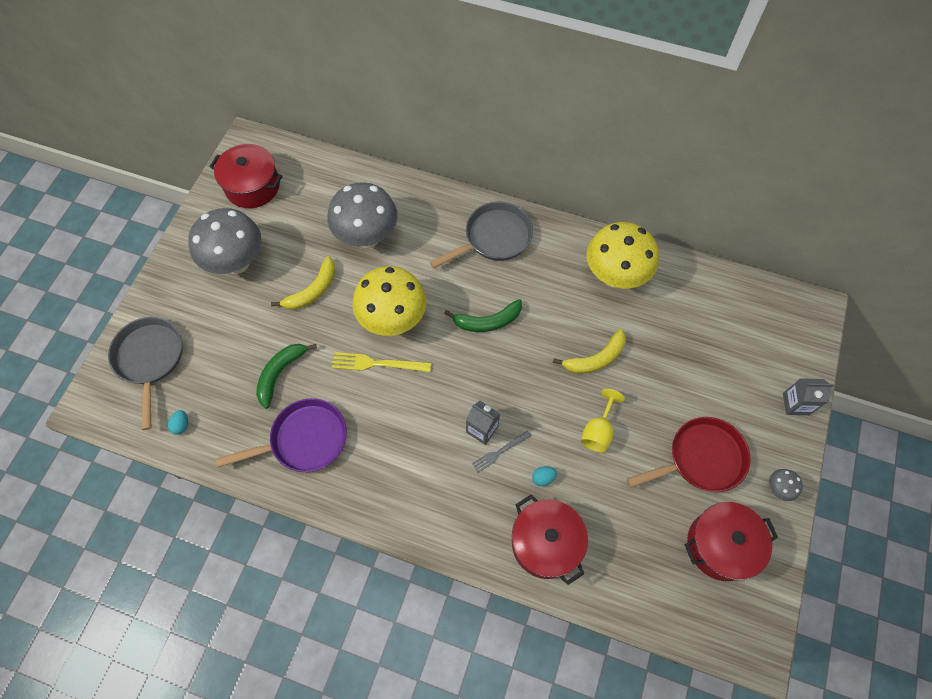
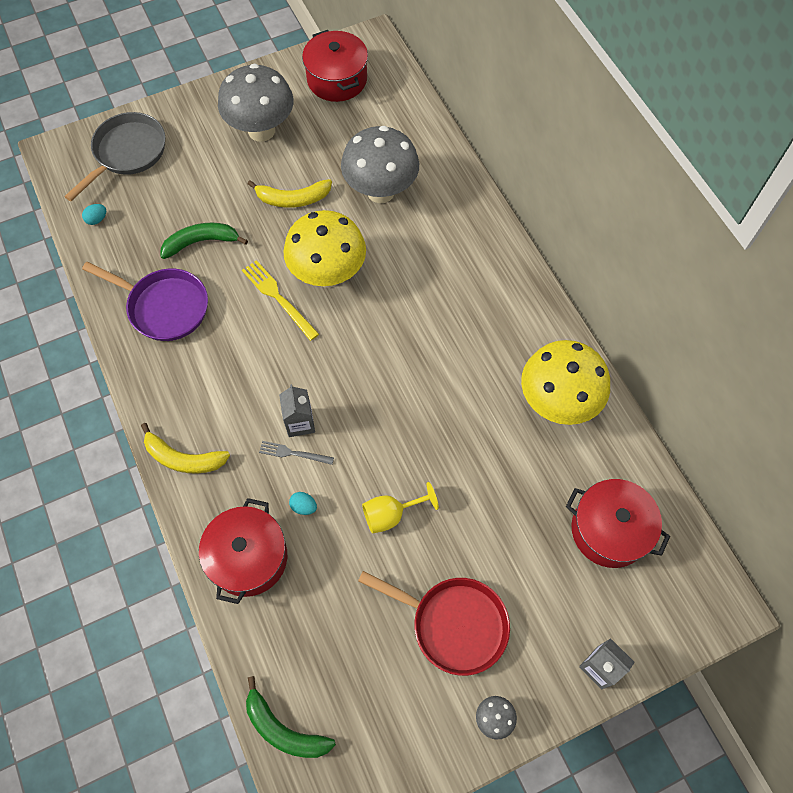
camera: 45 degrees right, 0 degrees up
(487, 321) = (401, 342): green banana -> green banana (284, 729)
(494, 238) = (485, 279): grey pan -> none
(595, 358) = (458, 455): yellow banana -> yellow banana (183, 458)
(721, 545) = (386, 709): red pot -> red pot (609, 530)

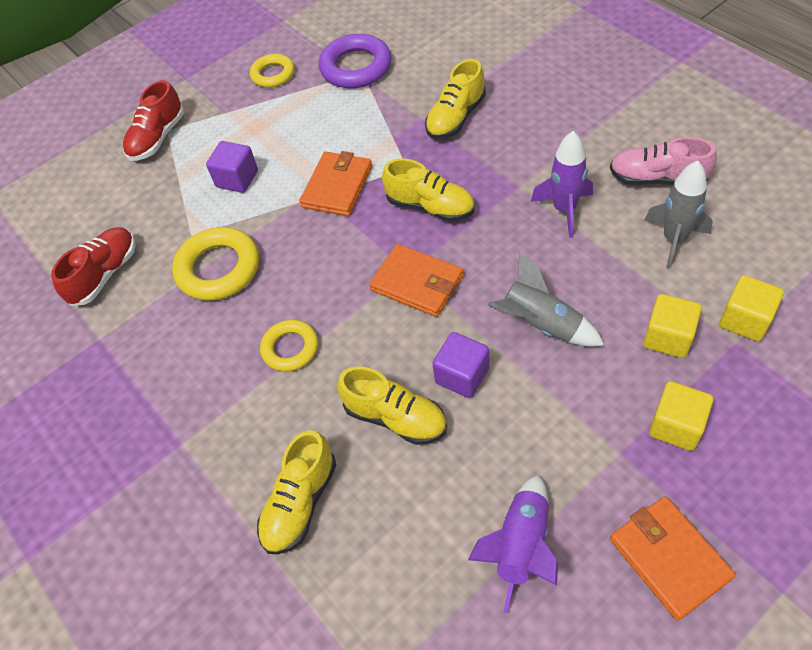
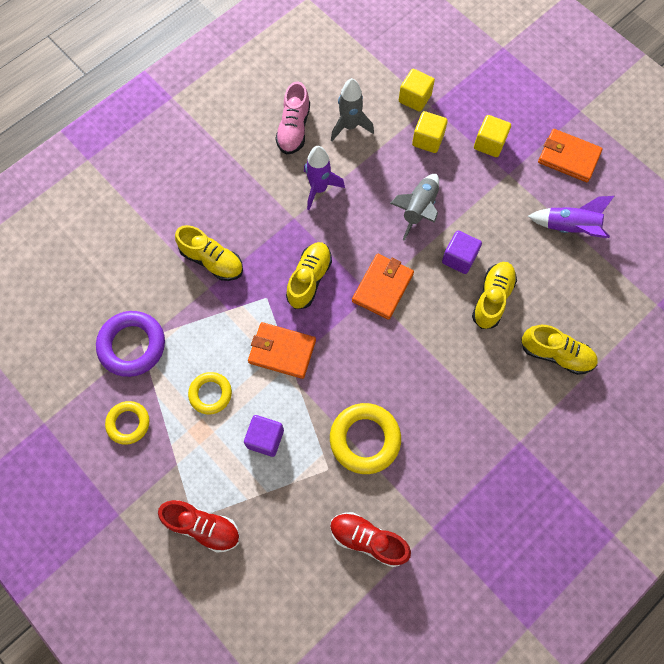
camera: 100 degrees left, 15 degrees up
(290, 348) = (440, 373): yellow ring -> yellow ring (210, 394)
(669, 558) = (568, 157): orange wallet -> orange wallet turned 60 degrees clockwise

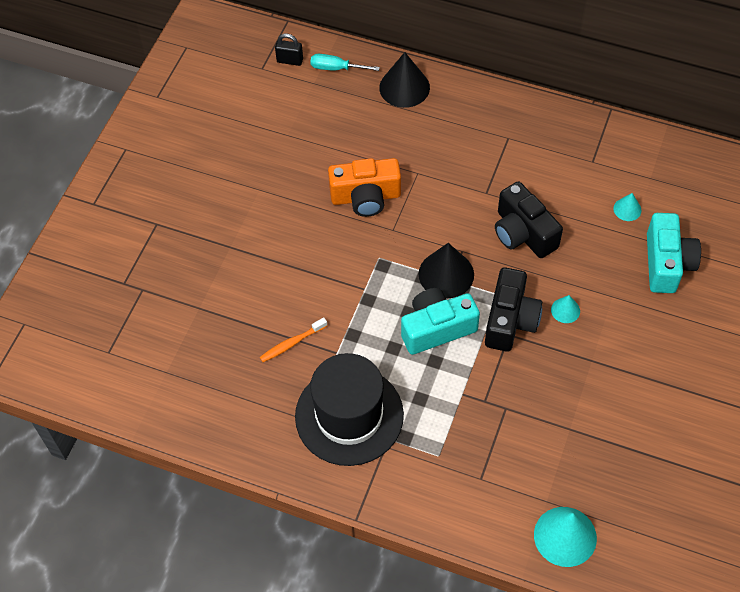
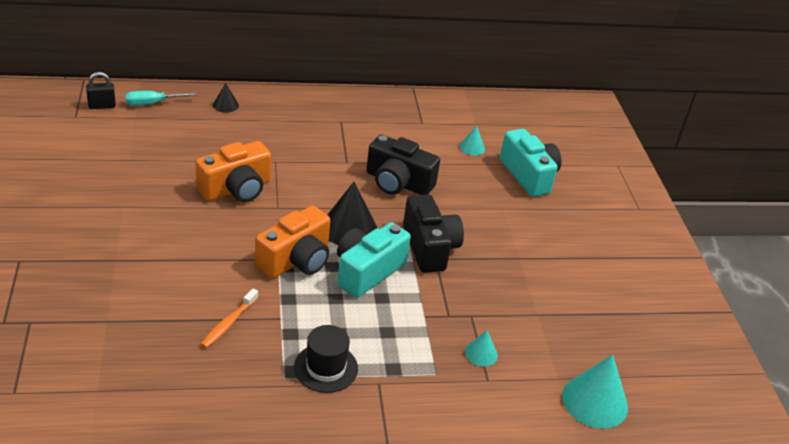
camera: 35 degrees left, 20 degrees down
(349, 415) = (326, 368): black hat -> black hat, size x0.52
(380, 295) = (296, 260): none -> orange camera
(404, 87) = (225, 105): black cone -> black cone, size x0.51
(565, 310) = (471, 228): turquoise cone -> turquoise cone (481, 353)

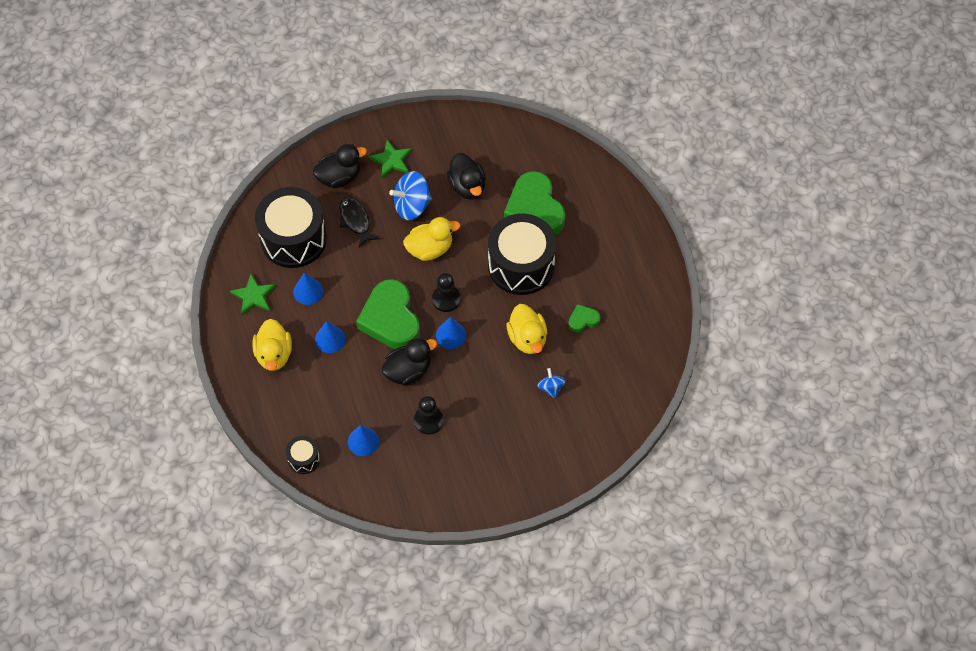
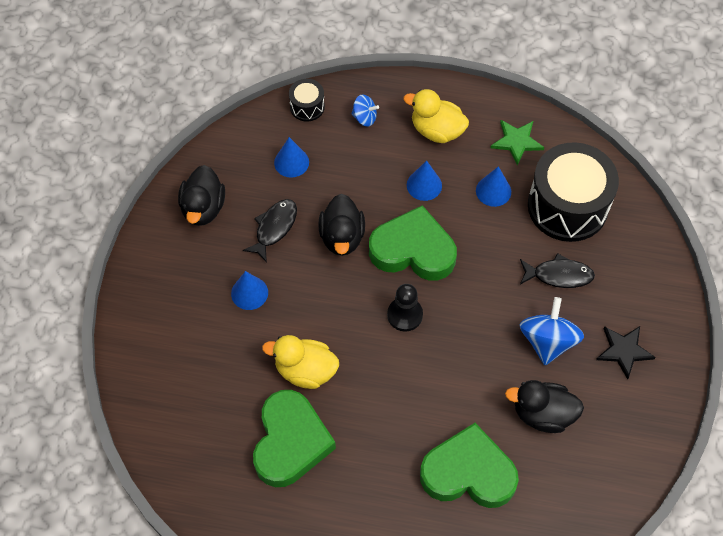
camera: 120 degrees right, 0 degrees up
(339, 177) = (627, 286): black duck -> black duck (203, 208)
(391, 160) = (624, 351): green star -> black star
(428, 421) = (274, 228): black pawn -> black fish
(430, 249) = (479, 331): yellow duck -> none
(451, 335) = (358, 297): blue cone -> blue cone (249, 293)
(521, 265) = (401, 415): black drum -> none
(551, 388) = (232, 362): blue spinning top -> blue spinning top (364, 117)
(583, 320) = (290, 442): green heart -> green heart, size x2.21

━━━━

THE TASK:
Begin the copy at the line containing "(487, 321) = (401, 342): green" and end it at the last line of the records; transcribe exactly and exclude pictures.

SOLVED PROBLEM:
(487, 321) = (401, 342): green banana -> green banana (284, 729)
(494, 238) = (485, 279): grey pan -> none
(595, 358) = (458, 455): yellow banana -> yellow banana (183, 458)
(721, 545) = (386, 709): red pot -> red pot (609, 530)

camera: 100 degrees left, 15 degrees up
(290, 348) = (440, 373): yellow ring -> yellow ring (210, 394)
(669, 558) = (568, 157): orange wallet -> orange wallet turned 60 degrees clockwise

camera: 35 degrees left, 20 degrees down
(349, 415) = (326, 368): black hat -> black hat, size x0.52
(380, 295) = (296, 260): none -> orange camera
(404, 87) = (225, 105): black cone -> black cone, size x0.51
(565, 310) = (471, 228): turquoise cone -> turquoise cone (481, 353)

camera: 120 degrees right, 0 degrees up
(339, 177) = (627, 286): black duck -> black duck (203, 208)
(391, 160) = (624, 351): green star -> black star
(428, 421) = (274, 228): black pawn -> black fish
(430, 249) = (479, 331): yellow duck -> none
(451, 335) = (358, 297): blue cone -> blue cone (249, 293)
(521, 265) = (401, 415): black drum -> none
(551, 388) = (232, 362): blue spinning top -> blue spinning top (364, 117)
(583, 320) = (290, 442): green heart -> green heart, size x2.21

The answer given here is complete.